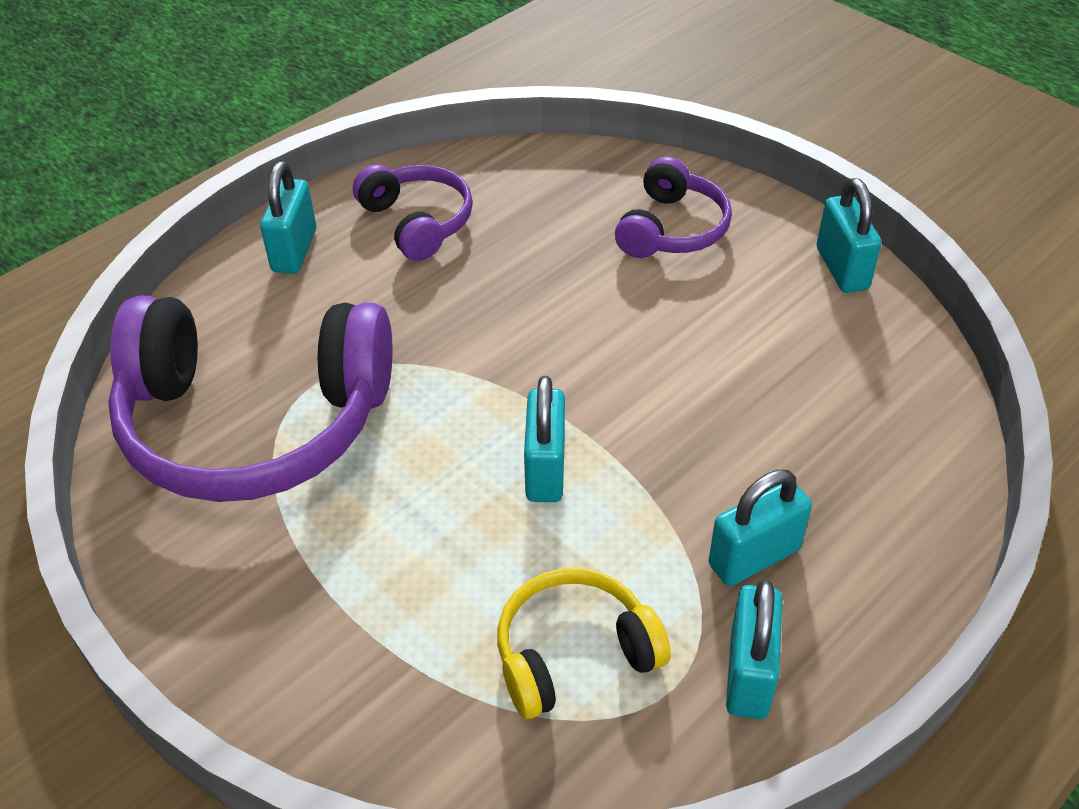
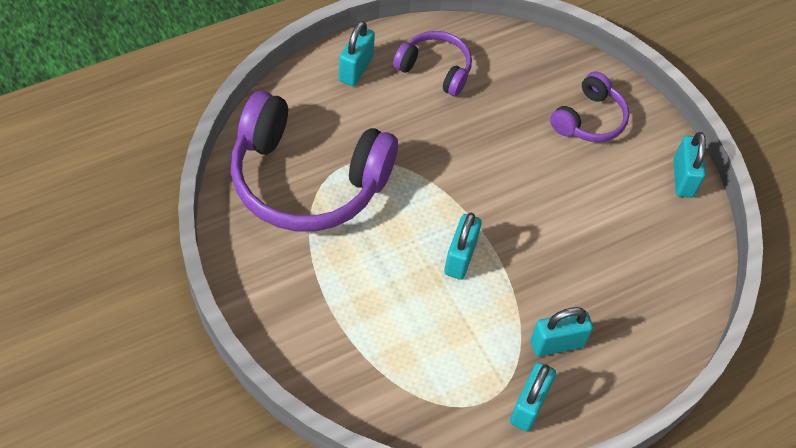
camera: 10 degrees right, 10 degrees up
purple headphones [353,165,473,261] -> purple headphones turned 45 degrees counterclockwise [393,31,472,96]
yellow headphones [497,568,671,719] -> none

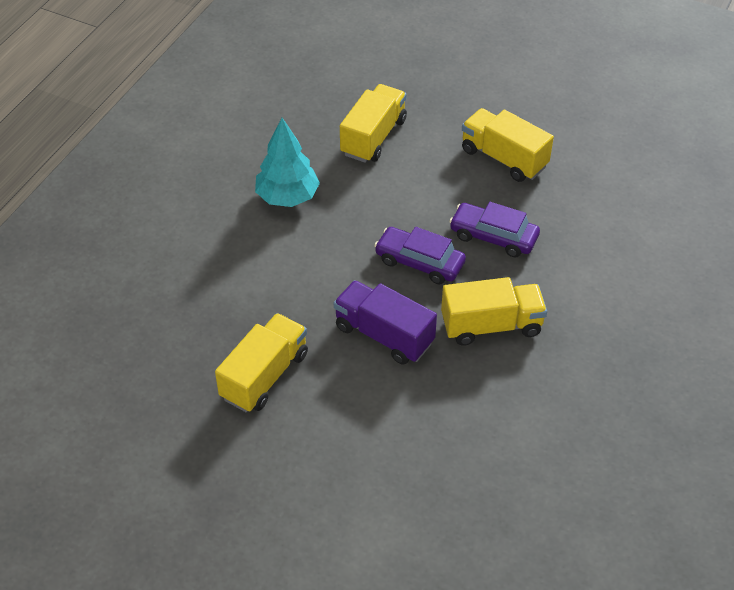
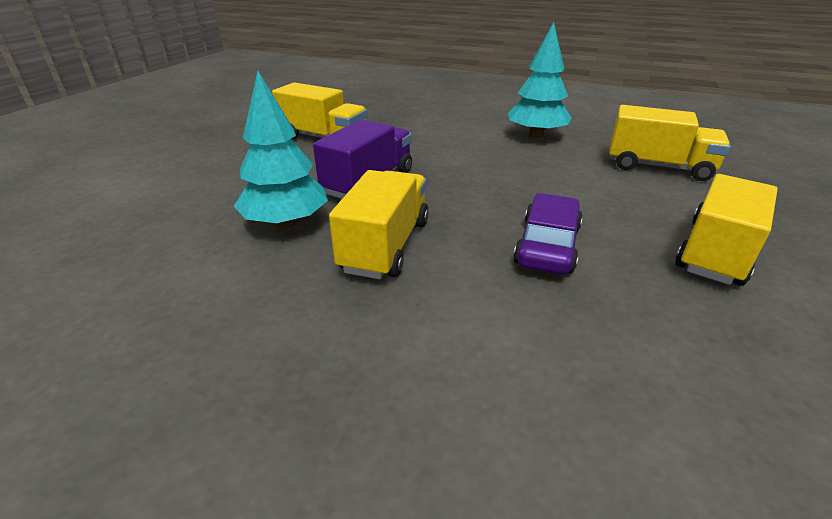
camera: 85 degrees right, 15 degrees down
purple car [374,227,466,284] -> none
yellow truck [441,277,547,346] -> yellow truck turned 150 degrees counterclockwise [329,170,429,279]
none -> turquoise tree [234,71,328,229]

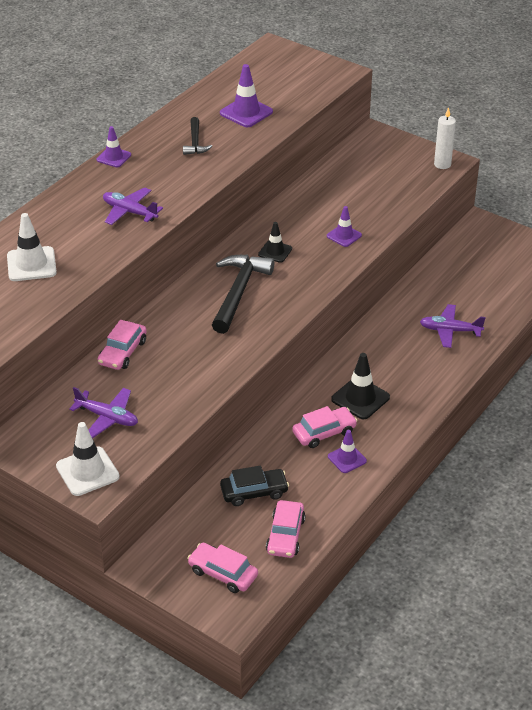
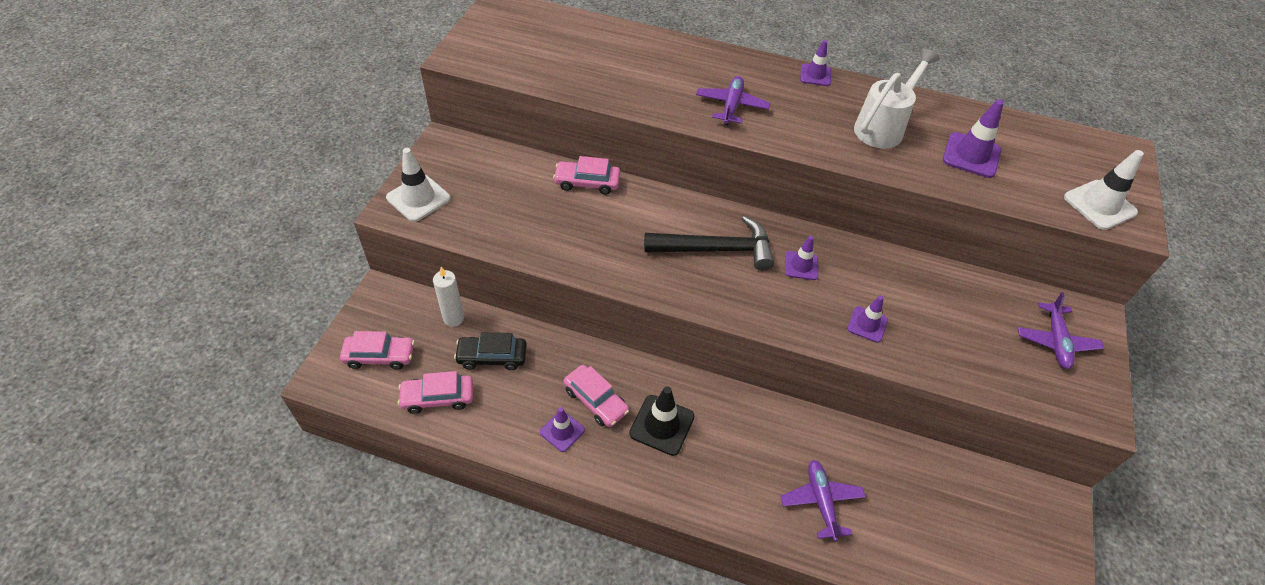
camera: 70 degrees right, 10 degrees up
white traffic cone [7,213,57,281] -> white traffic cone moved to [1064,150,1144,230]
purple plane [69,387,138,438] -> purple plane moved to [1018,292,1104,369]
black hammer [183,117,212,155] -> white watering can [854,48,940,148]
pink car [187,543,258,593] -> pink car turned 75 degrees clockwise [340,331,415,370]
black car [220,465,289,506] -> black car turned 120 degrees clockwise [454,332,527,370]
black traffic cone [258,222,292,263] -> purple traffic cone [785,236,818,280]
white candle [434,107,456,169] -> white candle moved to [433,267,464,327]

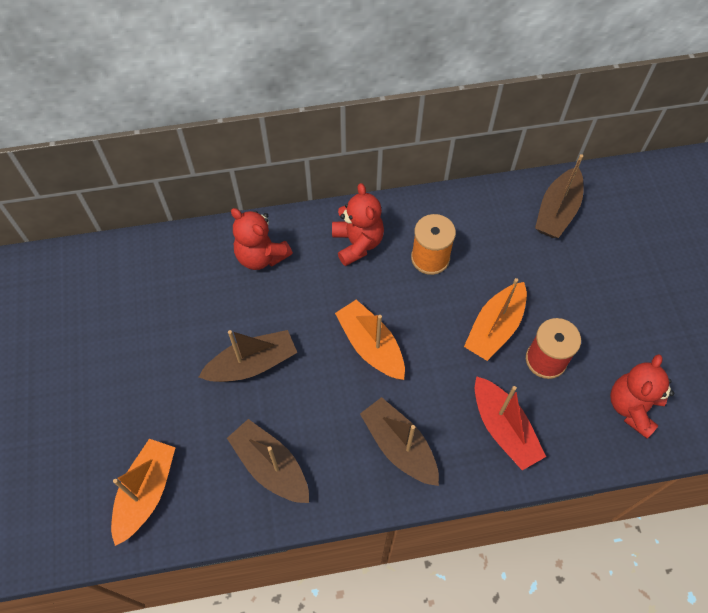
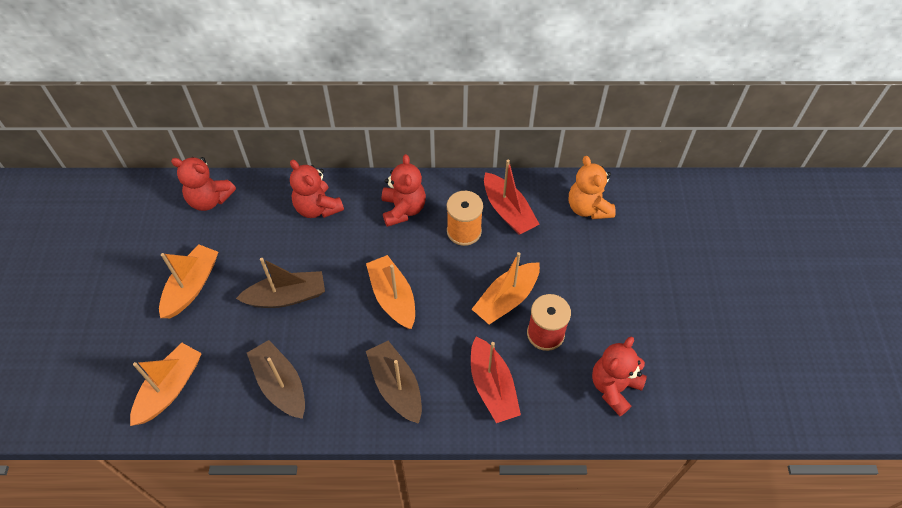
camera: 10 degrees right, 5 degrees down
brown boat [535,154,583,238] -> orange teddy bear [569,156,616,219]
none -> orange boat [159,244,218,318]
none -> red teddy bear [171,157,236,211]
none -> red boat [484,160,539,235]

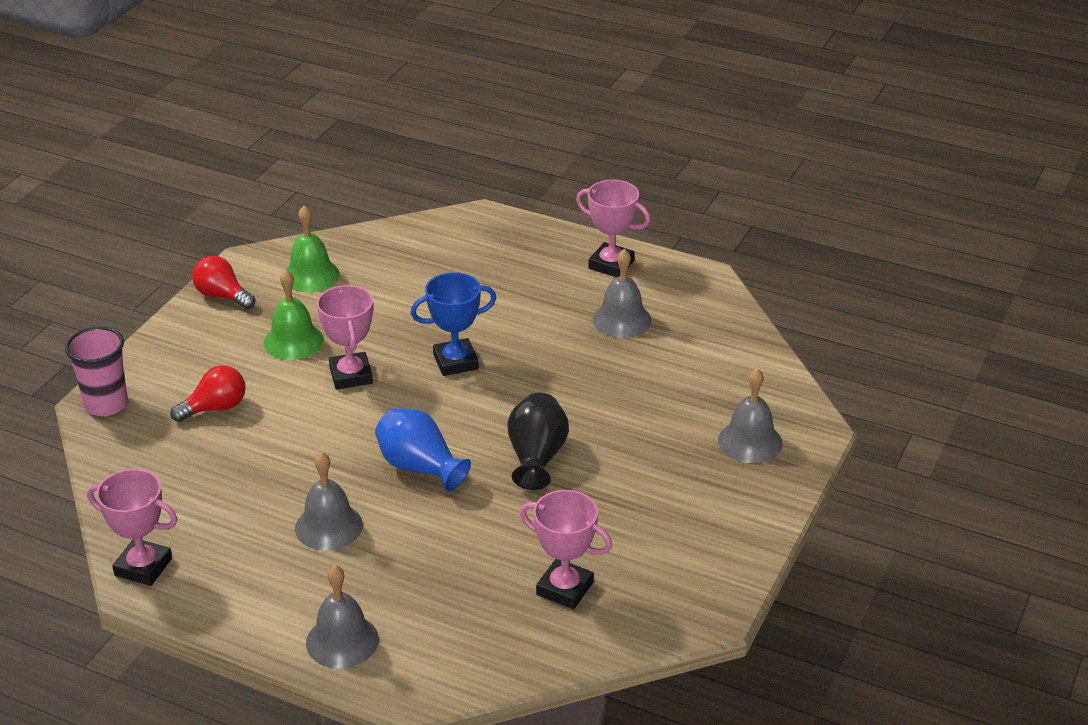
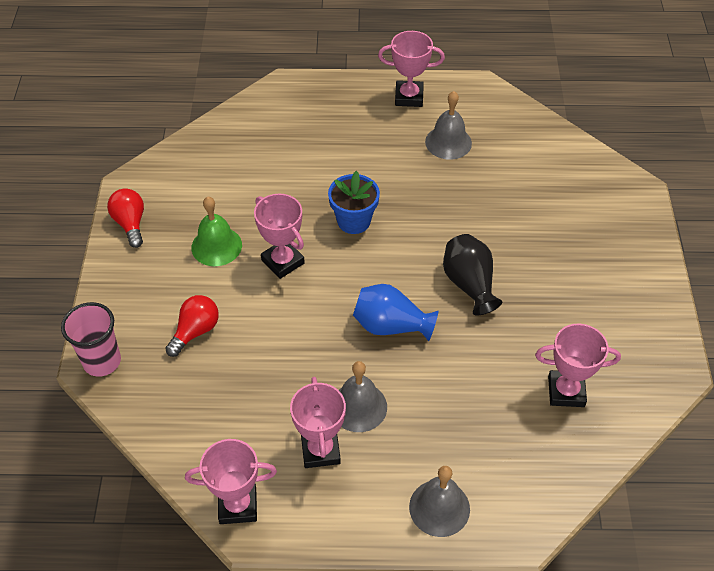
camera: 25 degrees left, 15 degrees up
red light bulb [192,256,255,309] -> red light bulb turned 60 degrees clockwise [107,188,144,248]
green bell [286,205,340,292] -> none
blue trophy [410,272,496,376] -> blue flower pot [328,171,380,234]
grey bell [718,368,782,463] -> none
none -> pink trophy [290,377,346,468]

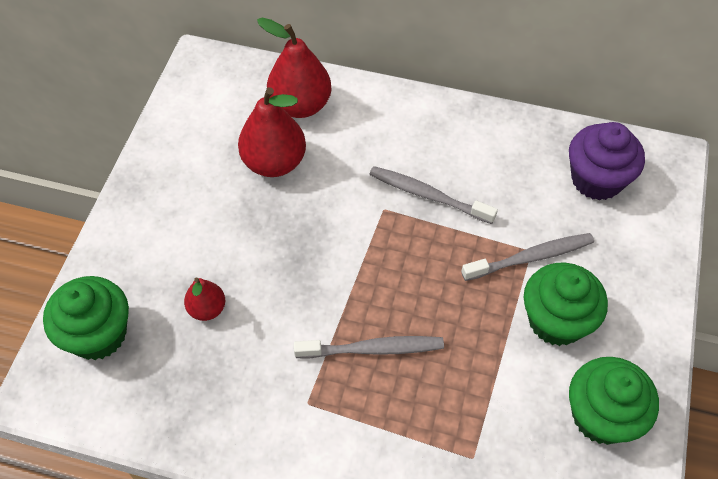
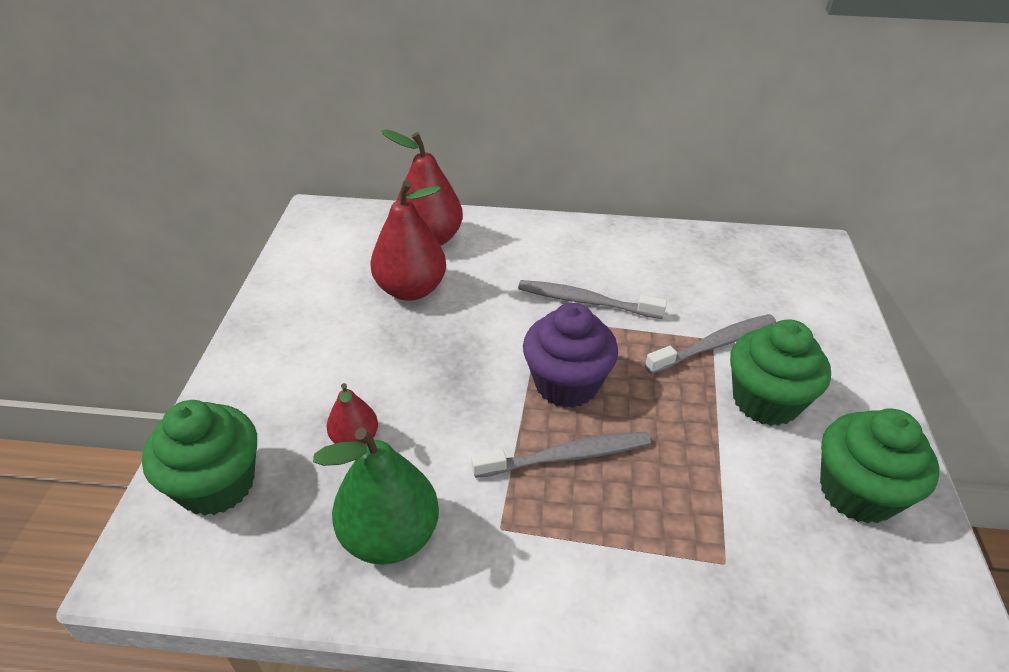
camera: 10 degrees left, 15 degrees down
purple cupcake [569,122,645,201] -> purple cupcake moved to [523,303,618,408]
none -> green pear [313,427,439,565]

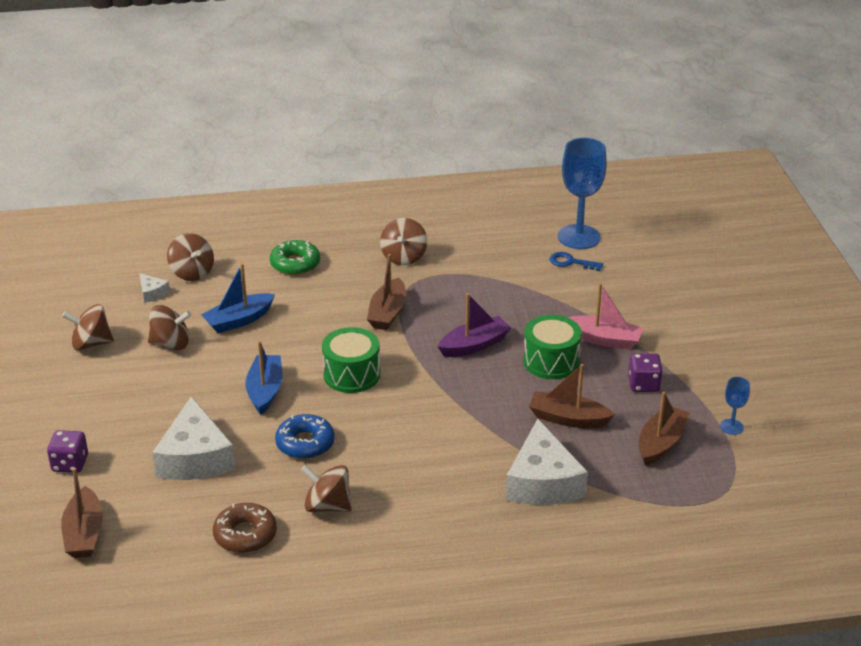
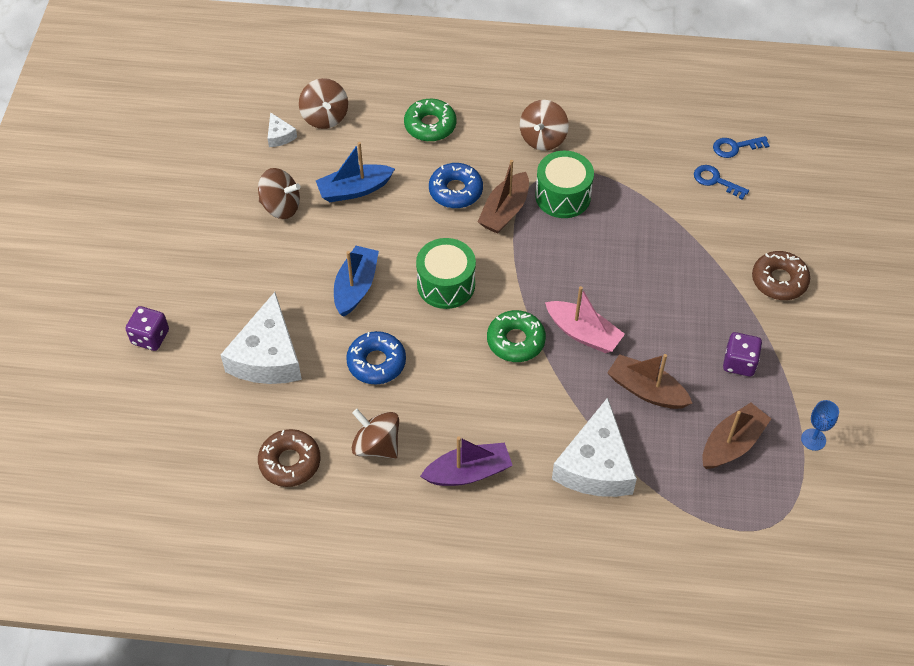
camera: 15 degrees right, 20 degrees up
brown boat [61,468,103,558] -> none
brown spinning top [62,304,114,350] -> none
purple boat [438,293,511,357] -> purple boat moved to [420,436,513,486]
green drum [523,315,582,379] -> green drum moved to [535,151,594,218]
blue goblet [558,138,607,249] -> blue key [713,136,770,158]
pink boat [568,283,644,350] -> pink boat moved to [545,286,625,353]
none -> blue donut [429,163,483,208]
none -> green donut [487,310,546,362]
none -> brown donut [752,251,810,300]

Task description: Transcribe all of the listing precisely. The images stay out of it.

Exercise output:
camera: 10 degrees right, 10 degrees up
purple headphones [353,165,473,261] -> purple headphones turned 45 degrees counterclockwise [393,31,472,96]
yellow headphones [497,568,671,719] -> none

camera: 85 degrees right, 15 degrees down
purple car [374,227,466,284] -> none
yellow truck [441,277,547,346] -> yellow truck turned 150 degrees counterclockwise [329,170,429,279]
none -> turquoise tree [234,71,328,229]

camera: 70 degrees right, 10 degrees up
white traffic cone [7,213,57,281] -> white traffic cone moved to [1064,150,1144,230]
purple plane [69,387,138,438] -> purple plane moved to [1018,292,1104,369]
black hammer [183,117,212,155] -> white watering can [854,48,940,148]
pink car [187,543,258,593] -> pink car turned 75 degrees clockwise [340,331,415,370]
black car [220,465,289,506] -> black car turned 120 degrees clockwise [454,332,527,370]
black traffic cone [258,222,292,263] -> purple traffic cone [785,236,818,280]
white candle [434,107,456,169] -> white candle moved to [433,267,464,327]

camera: 10 degrees right, 5 degrees down
brown boat [535,154,583,238] -> orange teddy bear [569,156,616,219]
none -> orange boat [159,244,218,318]
none -> red teddy bear [171,157,236,211]
none -> red boat [484,160,539,235]

camera: 25 degrees left, 15 degrees up
red light bulb [192,256,255,309] -> red light bulb turned 60 degrees clockwise [107,188,144,248]
green bell [286,205,340,292] -> none
blue trophy [410,272,496,376] -> blue flower pot [328,171,380,234]
grey bell [718,368,782,463] -> none
none -> pink trophy [290,377,346,468]

camera: 10 degrees left, 15 degrees down
purple cupcake [569,122,645,201] -> purple cupcake moved to [523,303,618,408]
none -> green pear [313,427,439,565]

camera: 15 degrees right, 20 degrees up
brown boat [61,468,103,558] -> none
brown spinning top [62,304,114,350] -> none
purple boat [438,293,511,357] -> purple boat moved to [420,436,513,486]
green drum [523,315,582,379] -> green drum moved to [535,151,594,218]
blue goblet [558,138,607,249] -> blue key [713,136,770,158]
pink boat [568,283,644,350] -> pink boat moved to [545,286,625,353]
none -> blue donut [429,163,483,208]
none -> green donut [487,310,546,362]
none -> brown donut [752,251,810,300]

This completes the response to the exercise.